WHAT TO DO: Without including any pictures, please copy every entry below exactly.

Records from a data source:
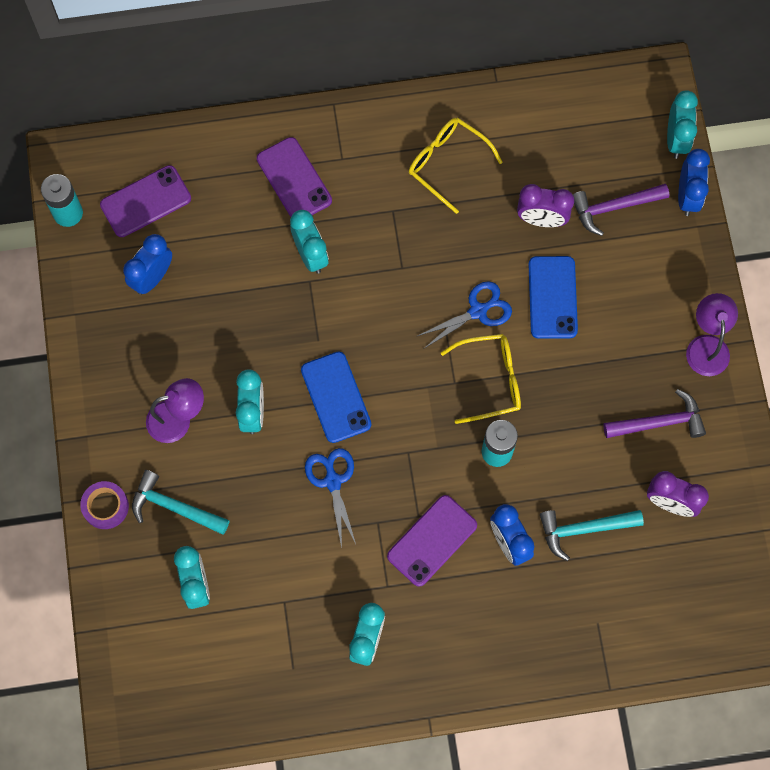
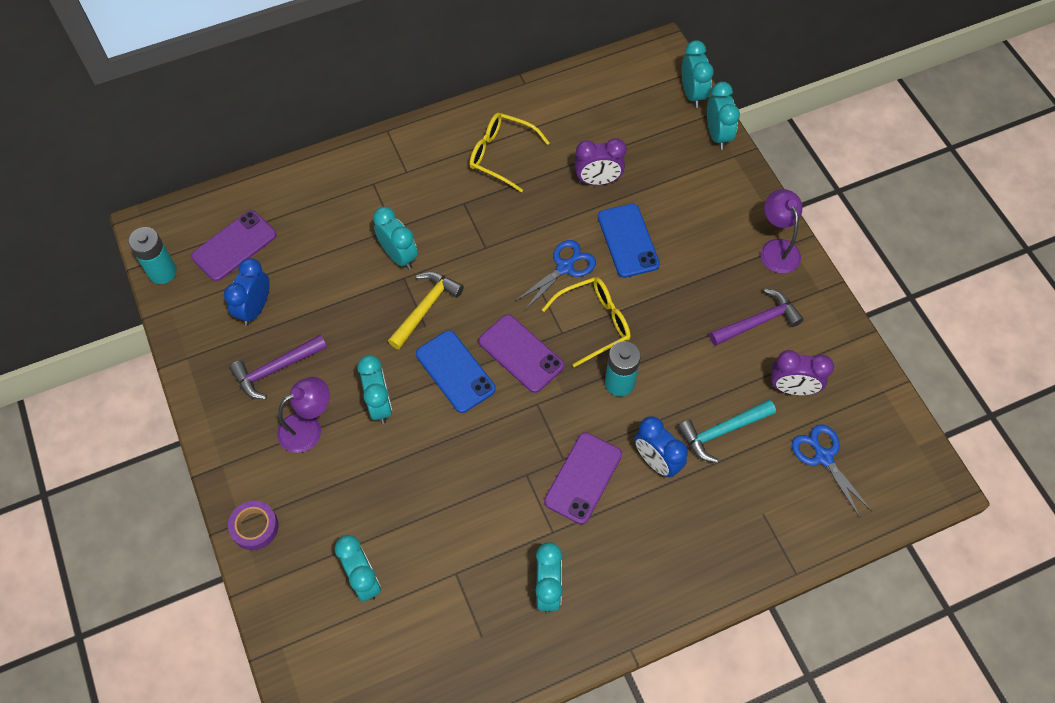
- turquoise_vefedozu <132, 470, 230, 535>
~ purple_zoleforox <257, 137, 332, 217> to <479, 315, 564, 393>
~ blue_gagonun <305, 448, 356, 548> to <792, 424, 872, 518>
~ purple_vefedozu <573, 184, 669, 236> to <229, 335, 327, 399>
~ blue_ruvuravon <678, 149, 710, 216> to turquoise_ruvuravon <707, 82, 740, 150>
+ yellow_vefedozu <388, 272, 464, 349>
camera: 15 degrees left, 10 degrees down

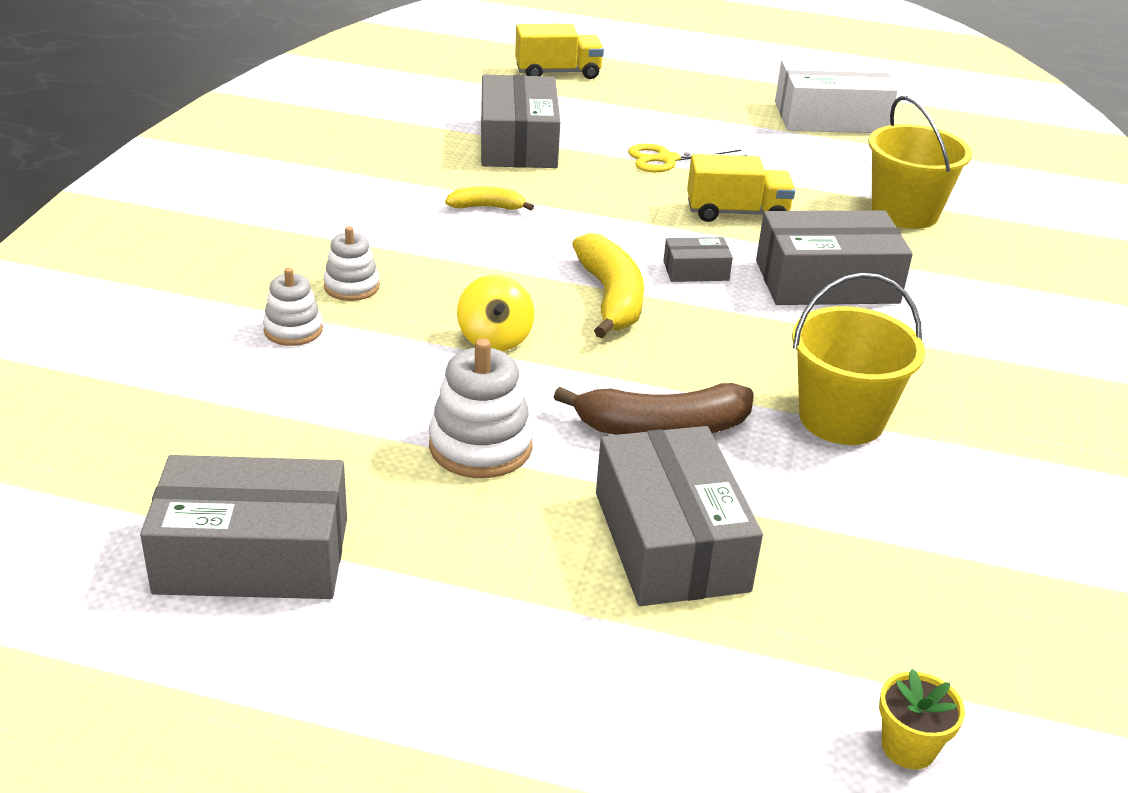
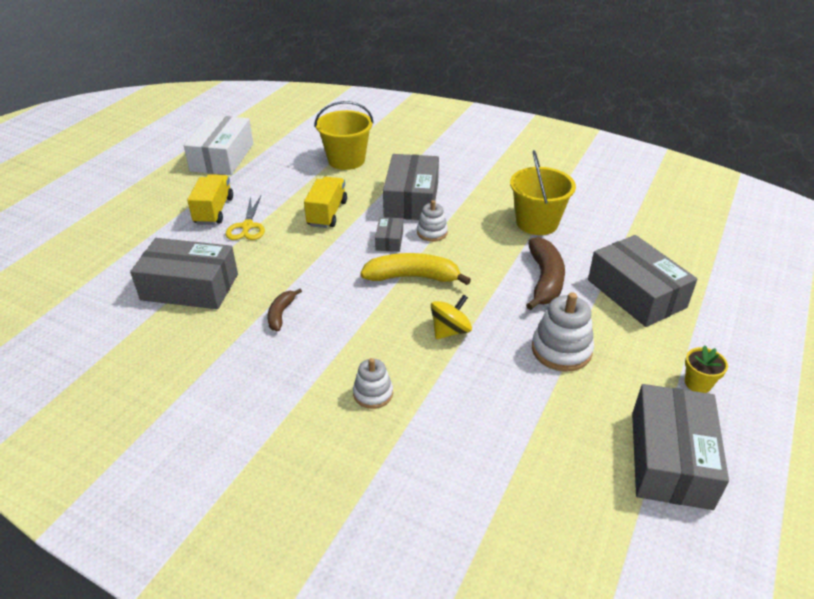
~ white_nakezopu <263, 268, 323, 346> to <417, 200, 448, 242>
~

ANSWER BOX:
- turquoise_vefedozu <132, 470, 230, 535>
~ purple_zoleforox <257, 137, 332, 217> to <479, 315, 564, 393>
~ blue_gagonun <305, 448, 356, 548> to <792, 424, 872, 518>
~ purple_vefedozu <573, 184, 669, 236> to <229, 335, 327, 399>
~ blue_ruvuravon <678, 149, 710, 216> to turquoise_ruvuravon <707, 82, 740, 150>
+ yellow_vefedozu <388, 272, 464, 349>
camera: 15 degrees left, 10 degrees down

~ white_nakezopu <263, 268, 323, 346> to <417, 200, 448, 242>
~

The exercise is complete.